◆ **Exercise requirements**
Can you reproduce all of the material below word for word, leaving out the pictures?

◆ **Data listing**

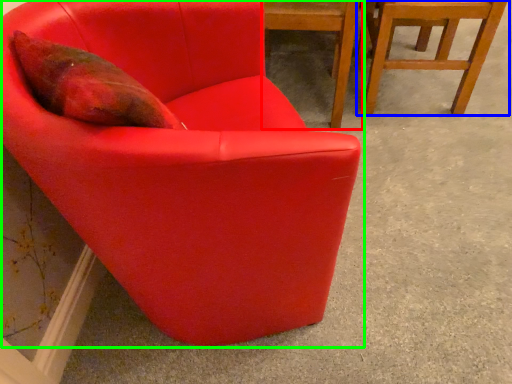
Question: Which object is positioned farthest from chair (highlighted by a red box)? Select from chair (highlighted by a blue box) and chair (highlighted by a green box).

Choices:
 (A) chair
 (B) chair

Answer: (B)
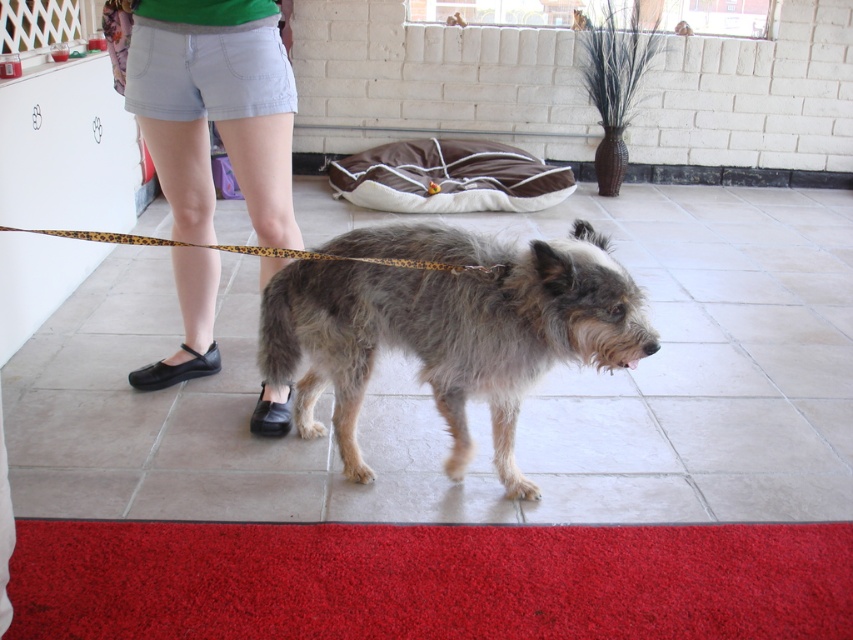
Can you confirm if light blue denim shorts at center is positioned to the right of leopard print leash at center?

In fact, light blue denim shorts at center is to the left of leopard print leash at center.

Which is in front, point (260, 81) or point (90, 234)?

Point (90, 234) is in front.

Identify the location of light blue denim shorts at center. This screenshot has height=640, width=853. (215, 108).

Image resolution: width=853 pixels, height=640 pixels. What do you see at coordinates (448, 326) in the screenshot?
I see `fuzzy fur dog at center` at bounding box center [448, 326].

Does fuzzy fur dog at center appear on the left side of leopard print leash at center?

No, fuzzy fur dog at center is not to the left of leopard print leash at center.

Locate an element on the screen. fuzzy fur dog at center is located at coordinates (448, 326).

Locate an element on the screen. The height and width of the screenshot is (640, 853). fuzzy fur dog at center is located at coordinates (448, 326).

Can you confirm if fuzzy fur dog at center is thinner than light blue denim shorts at center?

Incorrect, fuzzy fur dog at center's width is not less than light blue denim shorts at center's.

Is the position of fuzzy fur dog at center less distant than that of light blue denim shorts at center?

That is True.

You are a GUI agent. You are given a task and a screenshot of the screen. Output one action in this format:
    pyautogui.click(x=<x>, y=<y>)
    Task: Click on the fuzzy fur dog at center
    
    Given the screenshot: What is the action you would take?
    pyautogui.click(x=448, y=326)

This screenshot has width=853, height=640. I want to click on fuzzy fur dog at center, so click(x=448, y=326).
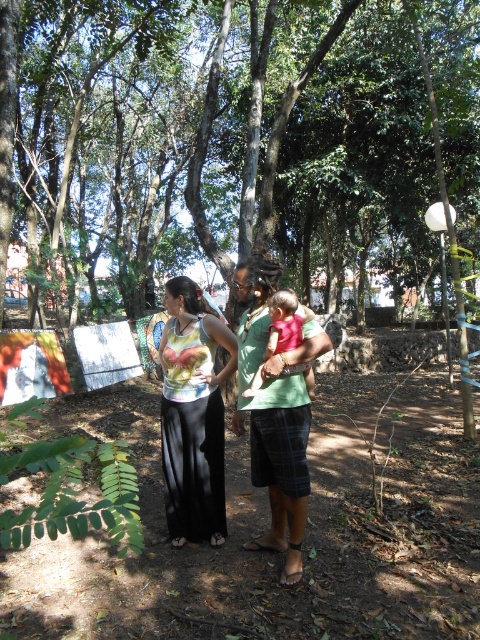
Between green plaid shorts at center and pink fabric baby at center, which one appears on the right side from the viewer's perspective?

pink fabric baby at center

Is green plaid shorts at center wider than pink fabric baby at center?

Indeed, green plaid shorts at center has a greater width compared to pink fabric baby at center.

Is point (252, 470) behind point (269, 304)?

Yes, point (252, 470) is farther from viewer.

Find the location of a particular element. The width and height of the screenshot is (480, 640). green plaid shorts at center is located at coordinates (275, 413).

Is printed fabric top at center smaller than pink fabric baby at center?

No.

Who is taller, printed fabric top at center or pink fabric baby at center?

printed fabric top at center

This screenshot has height=640, width=480. What are the coordinates of `printed fabric top at center` in the screenshot? It's located at (192, 416).

Can you confirm if green plaid shorts at center is positioned to the left of printed fabric top at center?

No, green plaid shorts at center is not to the left of printed fabric top at center.

Is green plaid shorts at center shorter than printed fabric top at center?

In fact, green plaid shorts at center may be taller than printed fabric top at center.

Between point (256, 464) and point (181, 378), which one is positioned behind?

The point (181, 378) is more distant.

Locate an element on the screen. green plaid shorts at center is located at coordinates (275, 413).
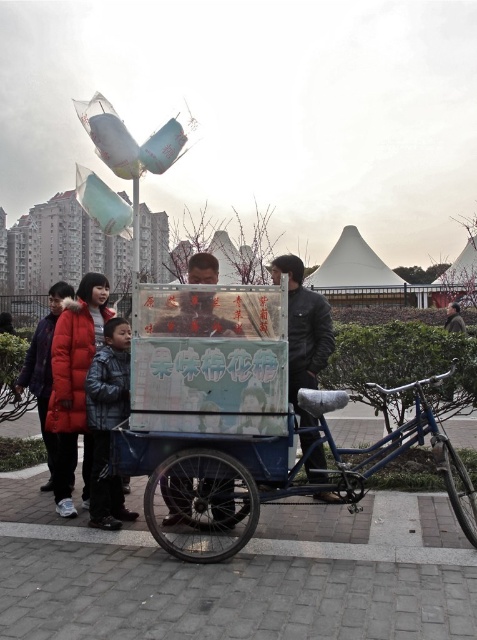
You are taking a photo of the food stall and want to focus on both the point at coordinates point (476, 529) and point (114, 362). Which point should you adjust your focus to first to ensure the closest object is in sharp detail?

Point (476, 529) is closer to the camera than point (114, 362), so you should focus on point (476, 529) first to ensure the closest object is in sharp detail.

You are standing at the entrance of the park and see the blue metallic bicycle at center. If you want to reach the bicycle, which direction should you move relative to your current position?

The blue metallic bicycle at center is located at point (207, 481), so you should move towards the center of the park to reach it.

You are a customer standing at the entrance of the food stall. You want to place your order and then move to the dark gray jacket at lower left. Given that you are 1.8 meters tall, can you comfortably reach the blue metallic bicycle at center to place your order without stretching too much?

The blue metallic bicycle at center and dark gray jacket at lower left are 1.14 meters apart from each other. Since you are 1.8 meters tall, you can comfortably reach the blue metallic bicycle at center to place your order without stretching too much as the distance between you and the bicycle is within a comfortable reach.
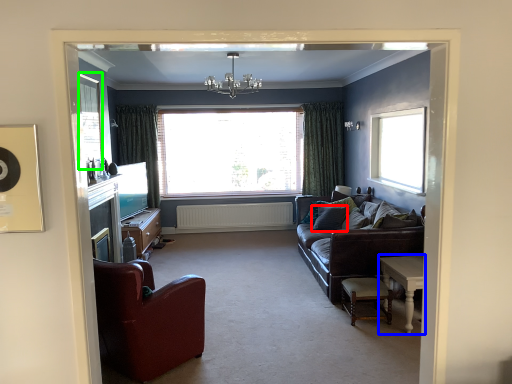
Question: Estimate the real-world distances between objects in this image. Which object is farther from pillow (highlighted by a red box), table (highlighted by a blue box) or window screen (highlighted by a green box)?

Choices:
 (A) table
 (B) window screen

Answer: (B)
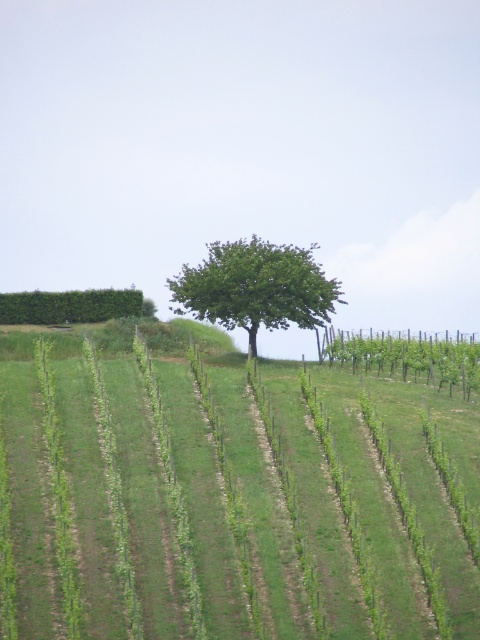
Question: Which object appears closest to the camera in this image?

Choices:
 (A) green grassy field at center
 (B) green leafy tree at center

Answer: (A)

Question: Which object appears farthest from the camera in this image?

Choices:
 (A) green leafy tree at center
 (B) green grassy field at center

Answer: (A)

Question: Which point is farther to the camera?

Choices:
 (A) green grassy field at center
 (B) green leafy tree at center

Answer: (B)

Question: Does green grassy field at center appear under green leafy tree at center?

Choices:
 (A) yes
 (B) no

Answer: (A)

Question: Does green grassy field at center come in front of green leafy tree at center?

Choices:
 (A) yes
 (B) no

Answer: (A)

Question: Where is green grassy field at center located in relation to green leafy tree at center in the image?

Choices:
 (A) left
 (B) right

Answer: (B)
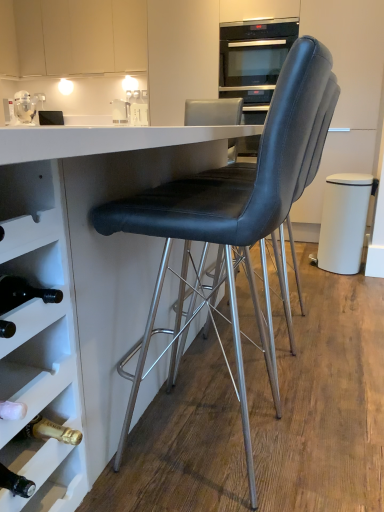
Question: From a real-world perspective, is matte white cabinet at upper left physically located above or below white matte trash can at right?

Choices:
 (A) below
 (B) above

Answer: (B)

Question: From their relative heights in the image, would you say matte white cabinet at upper left is taller or shorter than white matte trash can at right?

Choices:
 (A) short
 (B) tall

Answer: (B)

Question: Which object is the farthest from the clear glass jar at upper left?

Choices:
 (A) white matte trash can at right
 (B) black leather chair at center, which is the second chair from back to front
 (C) metallic silver kettle at upper center
 (D) black glass oven at upper center
 (E) black leather chair at center, the 2th chair in the front-to-back sequence

Answer: (B)

Question: Estimate the real-world distances between objects in this image. Which object is farther from the white glossy table at center?

Choices:
 (A) clear glass jar at upper left
 (B) metallic silver kettle at upper center
 (C) black leather chair at center, which is the second chair from back to front
 (D) black leather chair at center, the 2th chair in the front-to-back sequence
 (E) white matte trash can at right

Answer: (B)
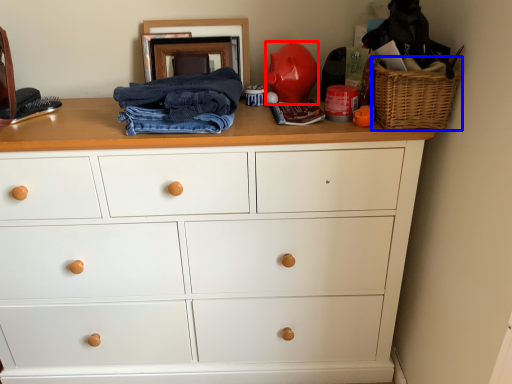
Question: Which point is closer to the camera, toy (highlighted by a red box) or basket (highlighted by a blue box)?

Choices:
 (A) toy
 (B) basket

Answer: (B)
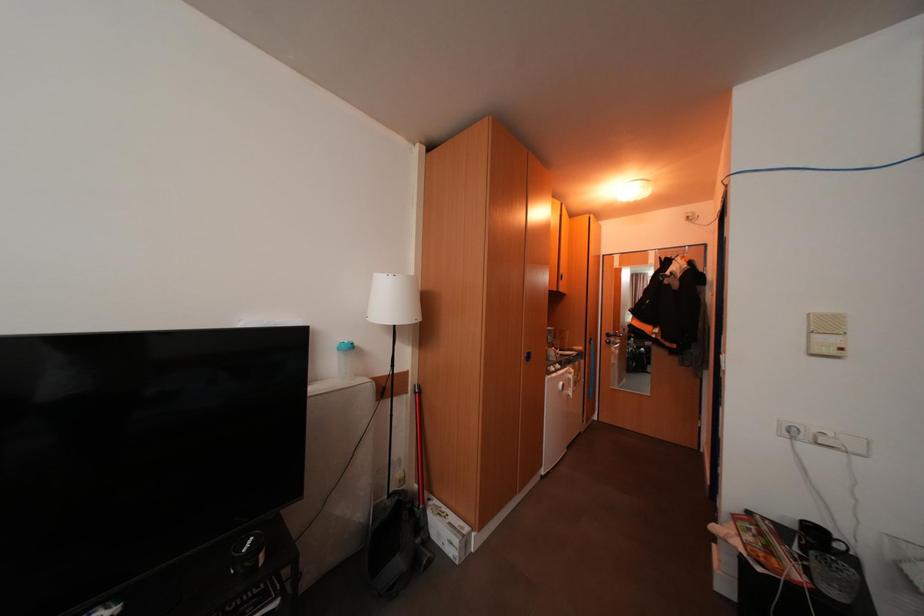
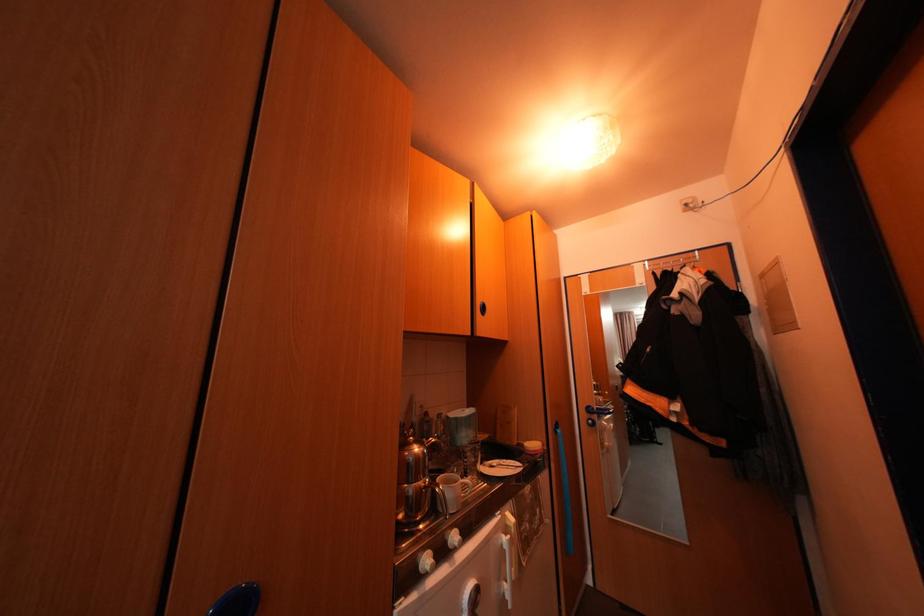
The images are taken continuously from a first-person perspective. In which direction are you moving?

The cameraman moved toward right, forward.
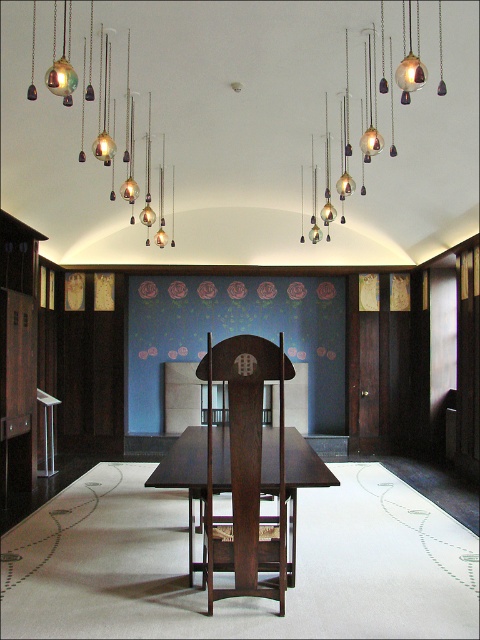
Between dark wood chair at center and dark wood table at center, which one is positioned higher?

dark wood chair at center is higher up.

Who is positioned more to the left, dark wood chair at center or dark wood table at center?

dark wood table at center

Identify the location of dark wood chair at center. The width and height of the screenshot is (480, 640). (245, 472).

Which of these two, dark wood chair at center or metallic glass pendants at upper center, stands taller?

Standing taller between the two is dark wood chair at center.

Is point (233, 518) farther from camera compared to point (389, 42)?

No.

Locate an element on the screen. Image resolution: width=480 pixels, height=640 pixels. dark wood chair at center is located at coordinates (245, 472).

Between metallic glass globe chandelier at upper left and metallic glass pendants at upper center, which one is positioned lower?

Positioned lower is metallic glass pendants at upper center.

Does metallic glass globe chandelier at upper left have a larger size compared to metallic glass pendants at upper center?

Yes, metallic glass globe chandelier at upper left is bigger than metallic glass pendants at upper center.

Is point (107, 77) positioned after point (372, 115)?

No, it is in front of (372, 115).

Where is `metallic glass globe chandelier at upper left`? The image size is (480, 640). metallic glass globe chandelier at upper left is located at coordinates (105, 112).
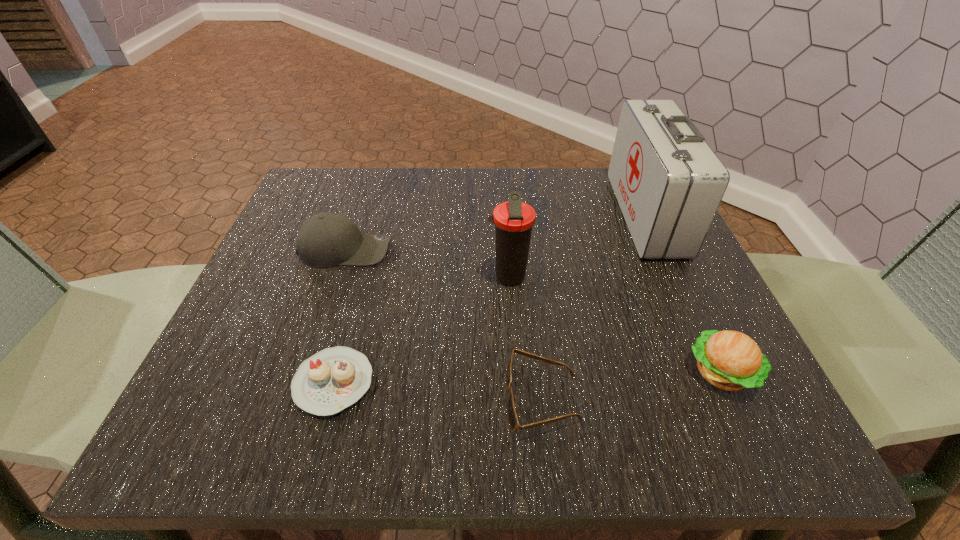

◆ **The result**
Question: Which object is positioned farthest from chair (highlighted by a red box)? Select from chair (highlighted by a blue box) and chair (highlighted by a green box).

Choices:
 (A) chair
 (B) chair

Answer: (B)
Can you confirm if light blue denim shorts at center is positioned to the right of leopard print leash at center?

In fact, light blue denim shorts at center is to the left of leopard print leash at center.

Which is in front, point (260, 81) or point (90, 234)?

Point (90, 234) is in front.

Identify the location of light blue denim shorts at center. This screenshot has height=640, width=853. (215, 108).

Image resolution: width=853 pixels, height=640 pixels. What do you see at coordinates (448, 326) in the screenshot?
I see `fuzzy fur dog at center` at bounding box center [448, 326].

Does fuzzy fur dog at center appear on the left side of leopard print leash at center?

No, fuzzy fur dog at center is not to the left of leopard print leash at center.

Locate an element on the screen. fuzzy fur dog at center is located at coordinates (448, 326).

Locate an element on the screen. The height and width of the screenshot is (640, 853). fuzzy fur dog at center is located at coordinates (448, 326).

Can you confirm if fuzzy fur dog at center is thinner than light blue denim shorts at center?

Incorrect, fuzzy fur dog at center's width is not less than light blue denim shorts at center's.

Is the position of fuzzy fur dog at center less distant than that of light blue denim shorts at center?

That is True.

You are a GUI agent. You are given a task and a screenshot of the screen. Output one action in this format:
    pyautogui.click(x=<x>, y=<y>)
    Task: Click on the fuzzy fur dog at center
    
    Given the screenshot: What is the action you would take?
    pyautogui.click(x=448, y=326)

This screenshot has width=853, height=640. I want to click on fuzzy fur dog at center, so click(x=448, y=326).
Between green plaid shorts at center and pink fabric baby at center, which one appears on the right side from the viewer's perspective?

pink fabric baby at center

Is green plaid shorts at center wider than pink fabric baby at center?

Indeed, green plaid shorts at center has a greater width compared to pink fabric baby at center.

Is point (252, 470) behind point (269, 304)?

Yes, point (252, 470) is farther from viewer.

Find the location of a particular element. The width and height of the screenshot is (480, 640). green plaid shorts at center is located at coordinates (275, 413).

Is printed fabric top at center smaller than pink fabric baby at center?

No.

Who is taller, printed fabric top at center or pink fabric baby at center?

printed fabric top at center

This screenshot has height=640, width=480. What are the coordinates of `printed fabric top at center` in the screenshot? It's located at (192, 416).

Can you confirm if green plaid shorts at center is positioned to the left of printed fabric top at center?

No, green plaid shorts at center is not to the left of printed fabric top at center.

Is green plaid shorts at center shorter than printed fabric top at center?

In fact, green plaid shorts at center may be taller than printed fabric top at center.

Between point (256, 464) and point (181, 378), which one is positioned behind?

The point (181, 378) is more distant.

Locate an element on the screen. green plaid shorts at center is located at coordinates (275, 413).
You are taking a photo of the food stall and want to focus on both the point at coordinates point (476, 529) and point (114, 362). Which point should you adjust your focus to first to ensure the closest object is in sharp detail?

Point (476, 529) is closer to the camera than point (114, 362), so you should focus on point (476, 529) first to ensure the closest object is in sharp detail.

You are standing at the entrance of the park and see the blue metallic bicycle at center. If you want to reach the bicycle, which direction should you move relative to your current position?

The blue metallic bicycle at center is located at point (207, 481), so you should move towards the center of the park to reach it.

You are a customer standing at the entrance of the food stall. You want to place your order and then move to the dark gray jacket at lower left. Given that you are 1.8 meters tall, can you comfortably reach the blue metallic bicycle at center to place your order without stretching too much?

The blue metallic bicycle at center and dark gray jacket at lower left are 1.14 meters apart from each other. Since you are 1.8 meters tall, you can comfortably reach the blue metallic bicycle at center to place your order without stretching too much as the distance between you and the bicycle is within a comfortable reach.
Question: Estimate the real-world distances between objects in this image. Which object is farther from pillow (highlighted by a red box), table (highlighted by a blue box) or window screen (highlighted by a green box)?

Choices:
 (A) table
 (B) window screen

Answer: (B)
Question: Which object appears closest to the camera in this image?

Choices:
 (A) green grassy field at center
 (B) green leafy tree at center

Answer: (A)

Question: Which object appears farthest from the camera in this image?

Choices:
 (A) green leafy tree at center
 (B) green grassy field at center

Answer: (A)

Question: Which point is farther to the camera?

Choices:
 (A) green grassy field at center
 (B) green leafy tree at center

Answer: (B)

Question: Does green grassy field at center appear under green leafy tree at center?

Choices:
 (A) yes
 (B) no

Answer: (A)

Question: Does green grassy field at center come in front of green leafy tree at center?

Choices:
 (A) yes
 (B) no

Answer: (A)

Question: Where is green grassy field at center located in relation to green leafy tree at center in the image?

Choices:
 (A) left
 (B) right

Answer: (B)
Question: From a real-world perspective, is matte white cabinet at upper left physically located above or below white matte trash can at right?

Choices:
 (A) below
 (B) above

Answer: (B)

Question: From their relative heights in the image, would you say matte white cabinet at upper left is taller or shorter than white matte trash can at right?

Choices:
 (A) short
 (B) tall

Answer: (B)

Question: Which object is the farthest from the clear glass jar at upper left?

Choices:
 (A) white matte trash can at right
 (B) black leather chair at center, which is the second chair from back to front
 (C) metallic silver kettle at upper center
 (D) black glass oven at upper center
 (E) black leather chair at center, the 2th chair in the front-to-back sequence

Answer: (B)

Question: Estimate the real-world distances between objects in this image. Which object is farther from the white glossy table at center?

Choices:
 (A) clear glass jar at upper left
 (B) metallic silver kettle at upper center
 (C) black leather chair at center, which is the second chair from back to front
 (D) black leather chair at center, the 2th chair in the front-to-back sequence
 (E) white matte trash can at right

Answer: (B)
Question: Which point is closer to the camera, toy (highlighted by a red box) or basket (highlighted by a blue box)?

Choices:
 (A) toy
 (B) basket

Answer: (B)
The images are taken continuously from a first-person perspective. In which direction are you moving?

The cameraman moved toward right, forward.
Between dark wood chair at center and dark wood table at center, which one is positioned higher?

dark wood chair at center is higher up.

Who is positioned more to the left, dark wood chair at center or dark wood table at center?

dark wood table at center

Identify the location of dark wood chair at center. The width and height of the screenshot is (480, 640). (245, 472).

Which of these two, dark wood chair at center or metallic glass pendants at upper center, stands taller?

Standing taller between the two is dark wood chair at center.

Is point (233, 518) farther from camera compared to point (389, 42)?

No.

Locate an element on the screen. Image resolution: width=480 pixels, height=640 pixels. dark wood chair at center is located at coordinates (245, 472).

Between metallic glass globe chandelier at upper left and metallic glass pendants at upper center, which one is positioned lower?

Positioned lower is metallic glass pendants at upper center.

Does metallic glass globe chandelier at upper left have a larger size compared to metallic glass pendants at upper center?

Yes, metallic glass globe chandelier at upper left is bigger than metallic glass pendants at upper center.

Is point (107, 77) positioned after point (372, 115)?

No, it is in front of (372, 115).

Where is `metallic glass globe chandelier at upper left`? The image size is (480, 640). metallic glass globe chandelier at upper left is located at coordinates (105, 112).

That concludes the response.